## YOUR OBJECTIVE
The records below must be transcribed exactly. Do not include the pictures.

## PROVIDED RECORDS
• • •
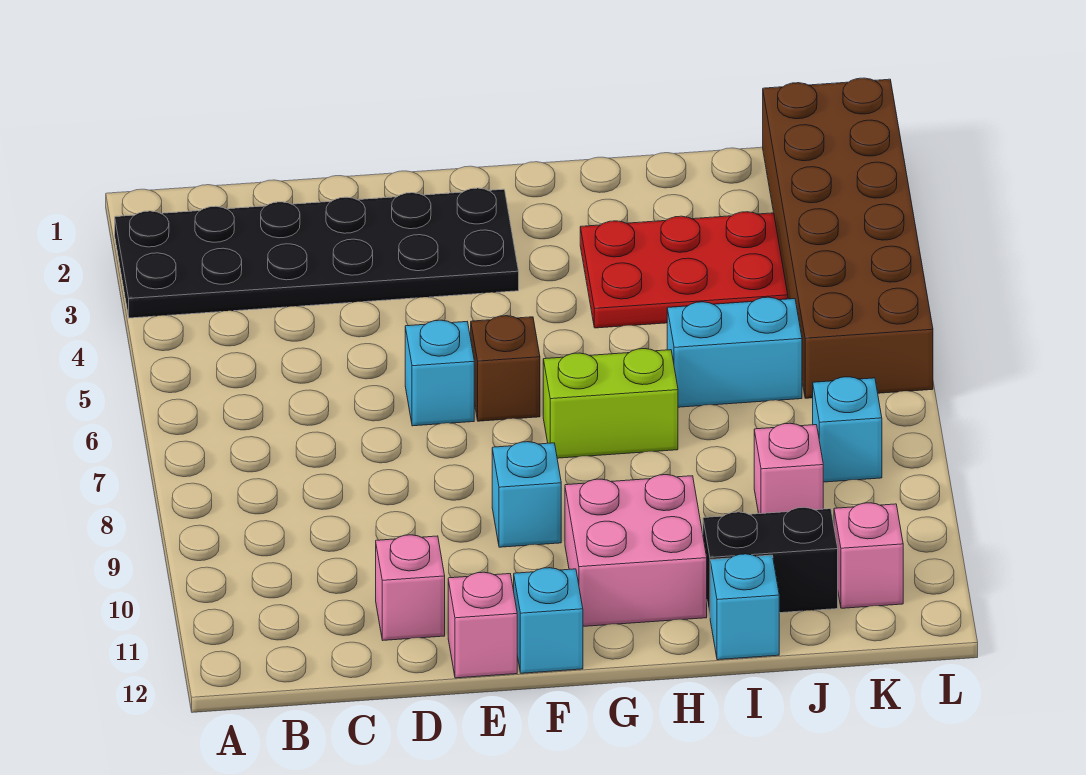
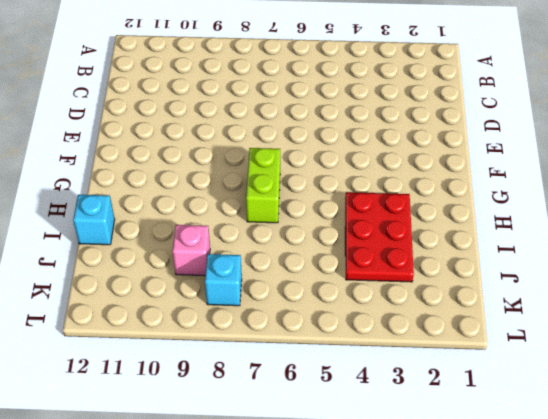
none -> black 2x6 plate [115,188,519,318]
none -> pink 1x1 brick [376,535,445,640]
none -> cyan 1x1 brick [405,320,474,426]

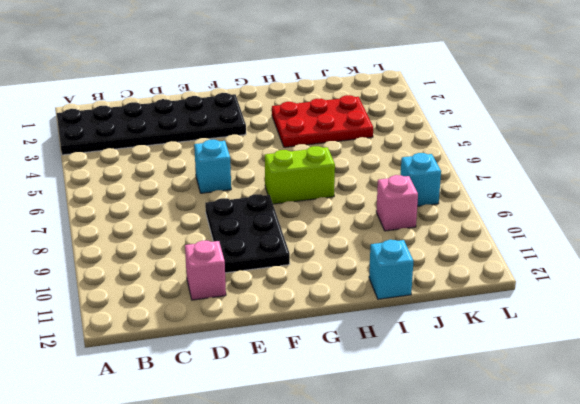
black 2x3 plate [205,194,290,273] -> cyan 1x1 brick [492,442,561,547]
none -> pink 1x1 brick [448,572,517,678]
none -> brown 1x1 brick [471,316,540,421]
none -> cyan 1x1 brick [514,568,583,673]

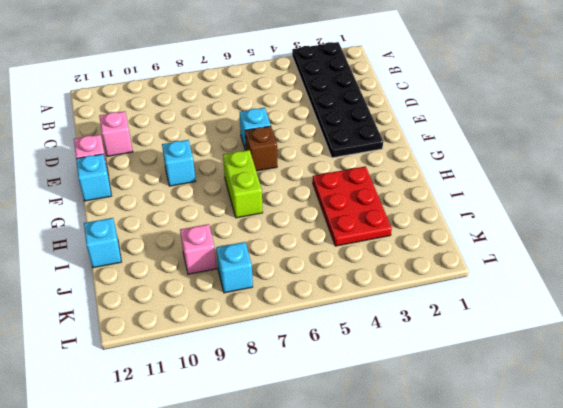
none -> pink 2x2 brick [565,475,707,626]
none -> cyan 1x2 brick [667,297,802,407]
none -> black 1x2 brick [703,507,838,615]

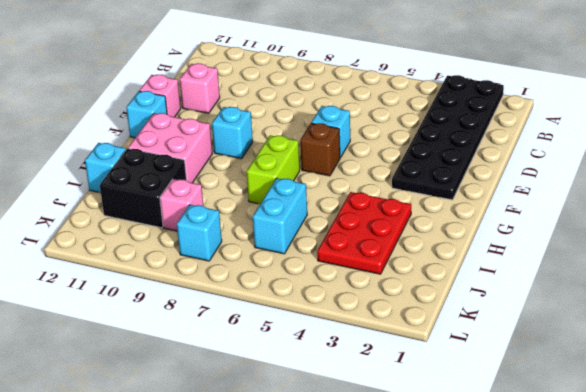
black 2x2 brick [100,149,187,228] -> black 1x2 brick [703,507,838,615]
none -> brown 2x6 brick [763,78,933,398]
none -> pink 1x1 brick [834,503,903,608]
• • •
## RESPONSE AREA
none -> black 2x6 plate [115,188,519,318]
none -> pink 1x1 brick [376,535,445,640]
none -> cyan 1x1 brick [405,320,474,426]

black 2x3 plate [205,194,290,273] -> cyan 1x1 brick [492,442,561,547]
none -> pink 1x1 brick [448,572,517,678]
none -> brown 1x1 brick [471,316,540,421]
none -> cyan 1x1 brick [514,568,583,673]

none -> pink 2x2 brick [565,475,707,626]
none -> cyan 1x2 brick [667,297,802,407]
none -> black 1x2 brick [703,507,838,615]

black 2x2 brick [100,149,187,228] -> black 1x2 brick [703,507,838,615]
none -> brown 2x6 brick [763,78,933,398]
none -> pink 1x1 brick [834,503,903,608]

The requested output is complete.